Find "old: cuenco [gris]" and "first_place: [591, 467]" in the records below. Copy the lines holding them and every line between, exactly, and no others.

Records for this task ::
-------------------------

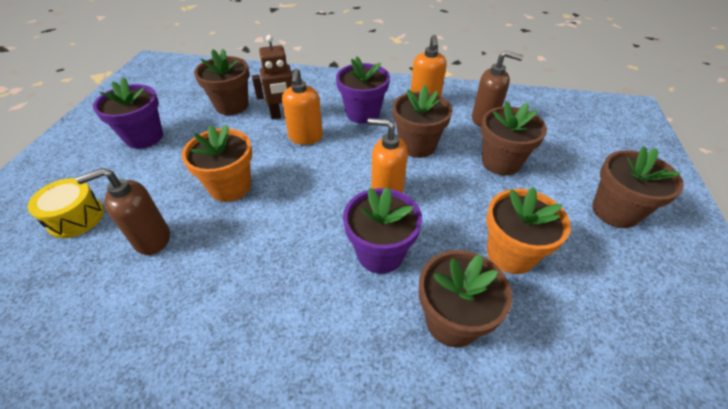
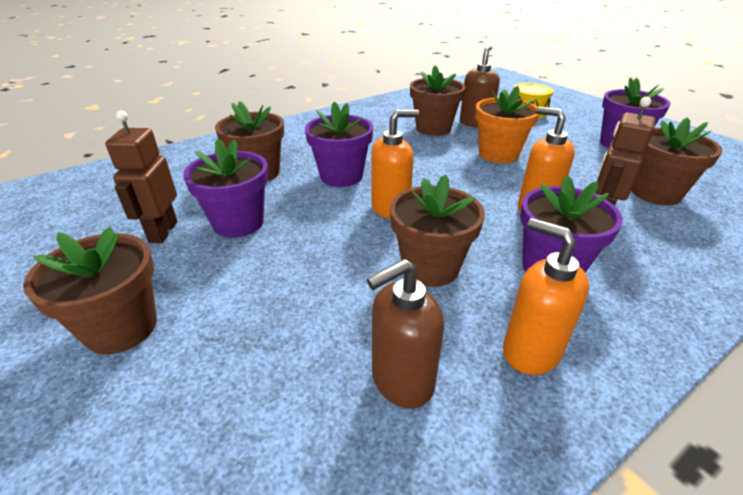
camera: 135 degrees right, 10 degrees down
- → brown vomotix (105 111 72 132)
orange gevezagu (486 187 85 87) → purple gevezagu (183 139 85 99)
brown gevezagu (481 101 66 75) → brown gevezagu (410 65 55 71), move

-------------------------

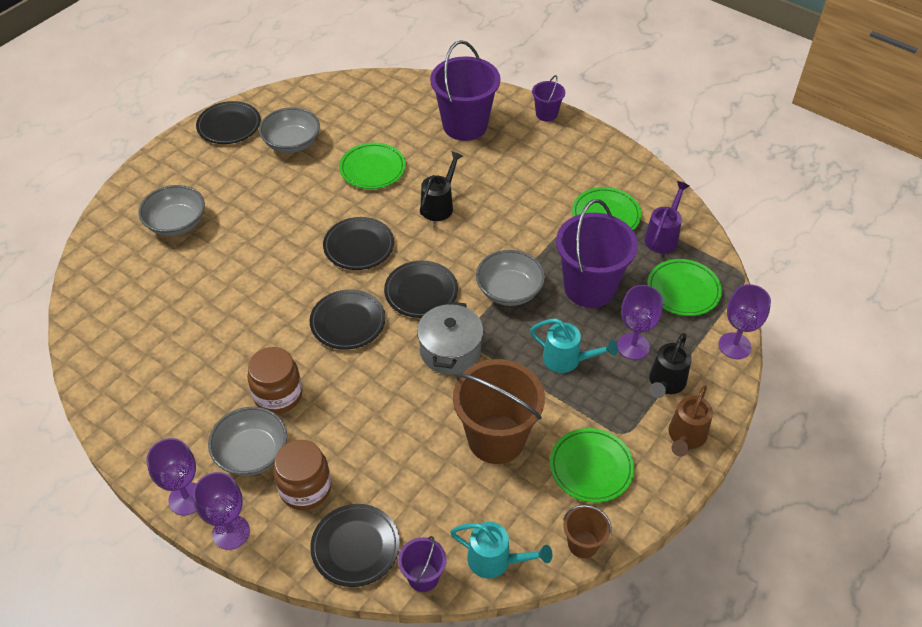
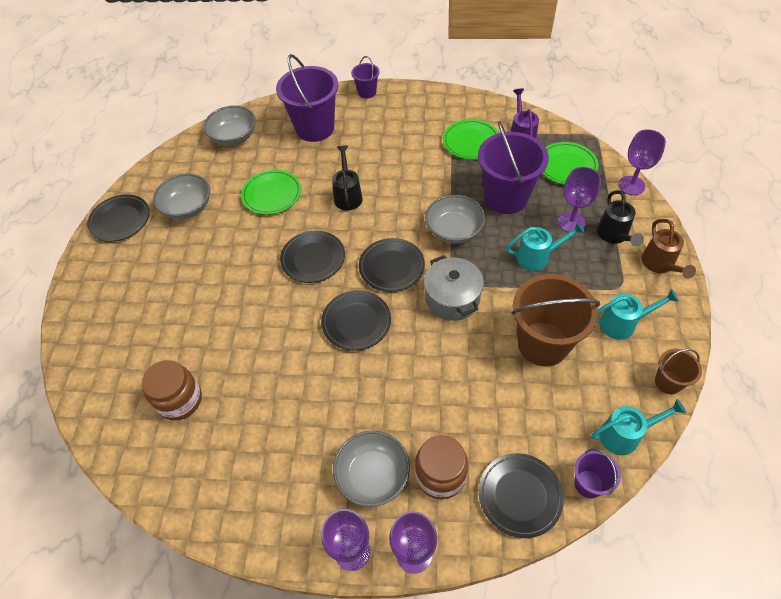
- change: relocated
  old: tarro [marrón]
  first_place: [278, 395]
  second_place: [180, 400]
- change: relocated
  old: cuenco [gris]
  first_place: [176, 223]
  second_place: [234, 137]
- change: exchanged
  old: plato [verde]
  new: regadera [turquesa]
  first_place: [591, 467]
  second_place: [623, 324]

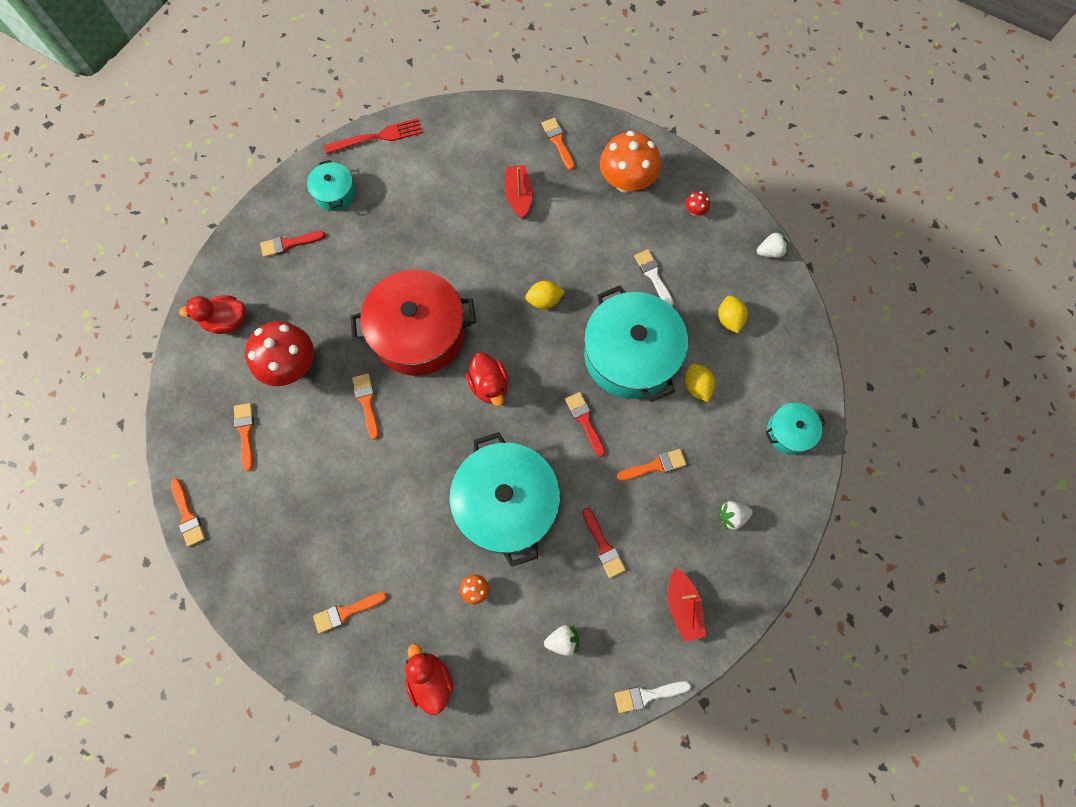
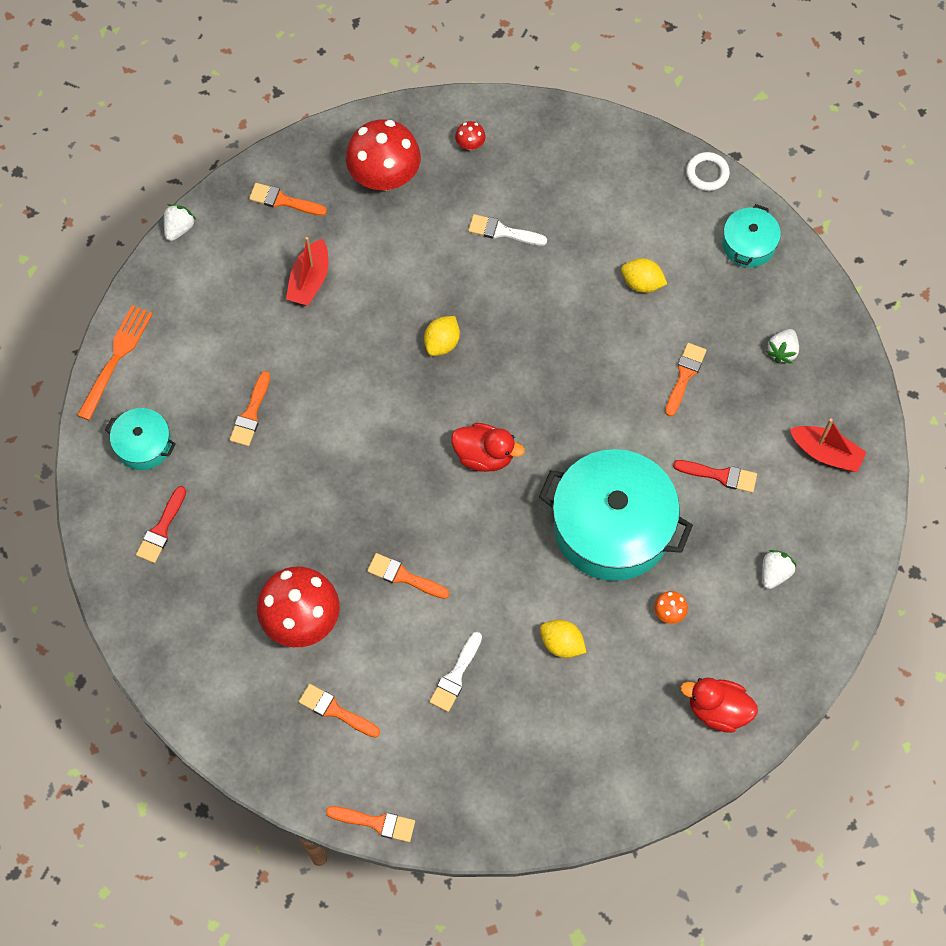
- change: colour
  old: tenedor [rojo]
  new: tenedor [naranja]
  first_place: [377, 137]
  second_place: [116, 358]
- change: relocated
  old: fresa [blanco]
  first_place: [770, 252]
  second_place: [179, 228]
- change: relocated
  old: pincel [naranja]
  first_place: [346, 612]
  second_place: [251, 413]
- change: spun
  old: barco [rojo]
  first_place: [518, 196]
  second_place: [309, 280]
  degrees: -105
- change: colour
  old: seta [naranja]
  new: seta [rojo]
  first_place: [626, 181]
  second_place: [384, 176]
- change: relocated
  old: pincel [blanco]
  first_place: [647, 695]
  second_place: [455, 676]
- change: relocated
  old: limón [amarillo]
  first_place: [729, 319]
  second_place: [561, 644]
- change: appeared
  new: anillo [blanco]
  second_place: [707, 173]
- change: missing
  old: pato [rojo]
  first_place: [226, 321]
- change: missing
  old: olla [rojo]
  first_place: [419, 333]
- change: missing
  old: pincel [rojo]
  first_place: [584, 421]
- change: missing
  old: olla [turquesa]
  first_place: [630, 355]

-------------------------

Exercise output ::
  old: cuenco [gris]
  first_place: [176, 223]
  second_place: [234, 137]
- change: exchanged
  old: plato [verde]
  new: regadera [turquesa]
  first_place: [591, 467]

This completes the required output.